Task statement → Copy whichever lines of the data hold the word "switch".

(Material shown)

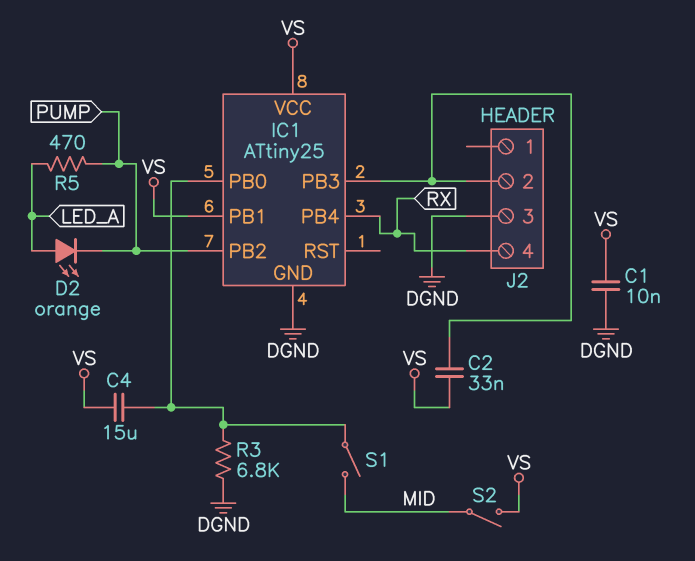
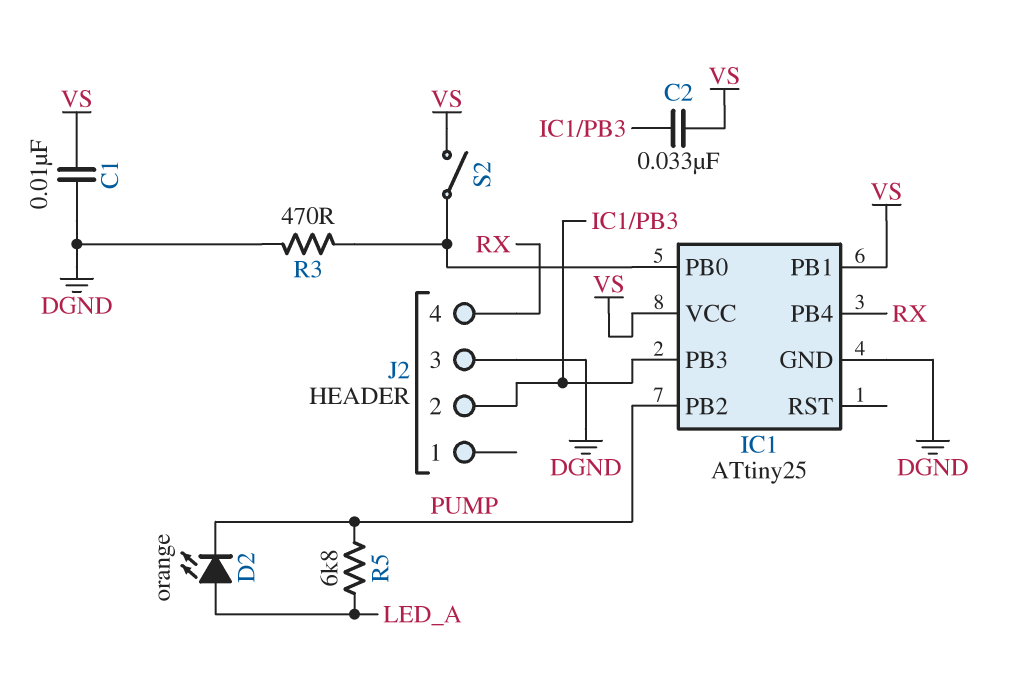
C4: 15uF (IC1/PB0, VS) -> none
R3: 6.8k (DGND, IC1/PB0) -> 470 (DGND, IC1/PB0)
R5: 470 (LED_A, PUMP) -> 6.8k (LED_A, PUMP)
S1: switch (IC1/PB0, MID) -> none
S2: switch (MID, VS) -> switch (IC1/PB0, VS)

(End Material shown)

Result for this task →
S1: switch (IC1/PB0, MID) -> none
S2: switch (MID, VS) -> switch (IC1/PB0, VS)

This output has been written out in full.